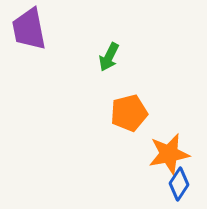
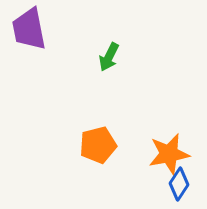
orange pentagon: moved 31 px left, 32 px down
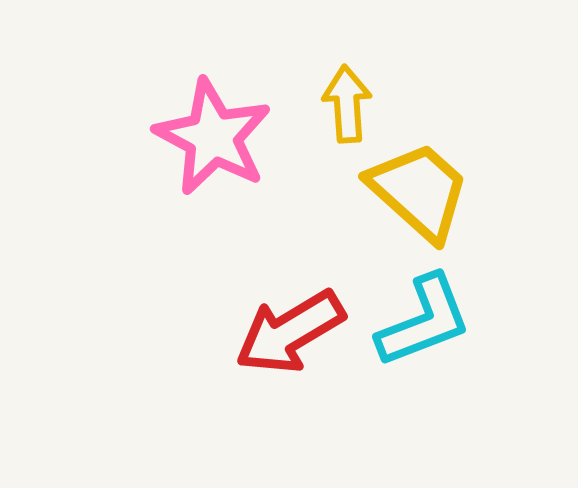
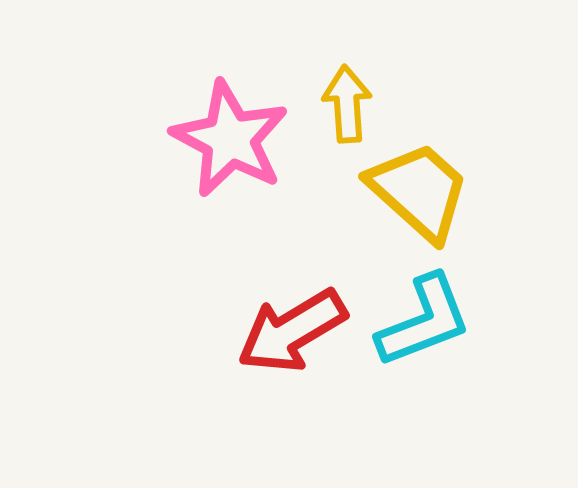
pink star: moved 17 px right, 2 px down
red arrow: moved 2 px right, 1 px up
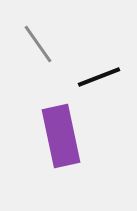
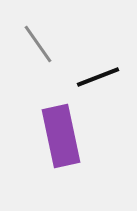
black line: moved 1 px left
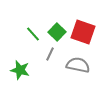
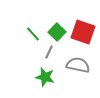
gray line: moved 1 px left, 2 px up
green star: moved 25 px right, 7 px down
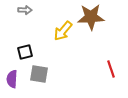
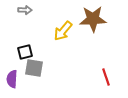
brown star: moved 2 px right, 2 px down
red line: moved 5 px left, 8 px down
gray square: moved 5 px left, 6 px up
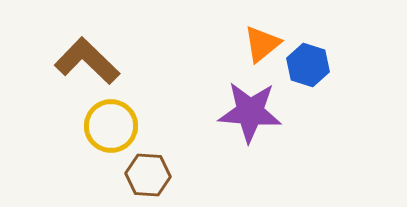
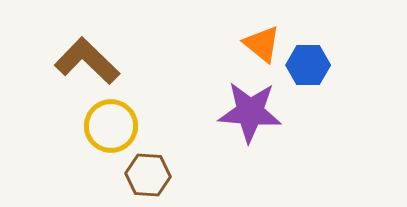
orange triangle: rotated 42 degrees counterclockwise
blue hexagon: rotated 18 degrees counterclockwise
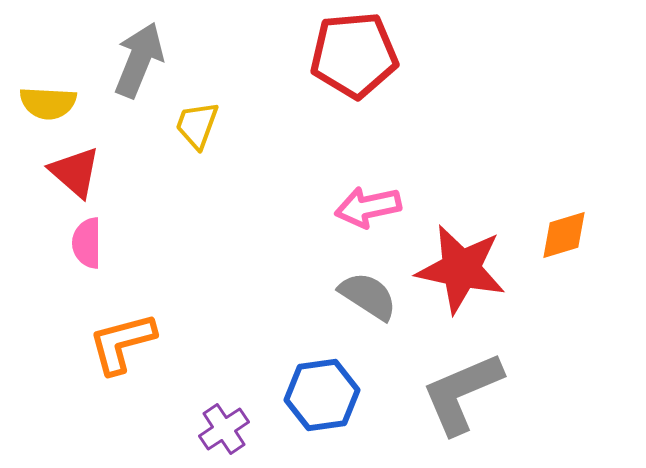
===
**EXERCISE PROMPT**
Could you give all the rows above again with "moved" swapped for "shifted" and nothing else changed? Leave the pictures out.

**COMPLETED EXERCISE**
orange pentagon: shifted 31 px left, 32 px down
pink star: shifted 17 px right, 2 px down
red arrow: shifted 2 px right, 1 px up
black line: shifted 1 px left
gray line: shifted 1 px left, 2 px up
green star: shifted 25 px right, 7 px down
brown star: shifted 2 px right, 2 px down
red line: shifted 5 px left, 8 px down
gray square: shifted 5 px left, 6 px up
orange triangle: rotated 42 degrees counterclockwise
blue hexagon: rotated 18 degrees counterclockwise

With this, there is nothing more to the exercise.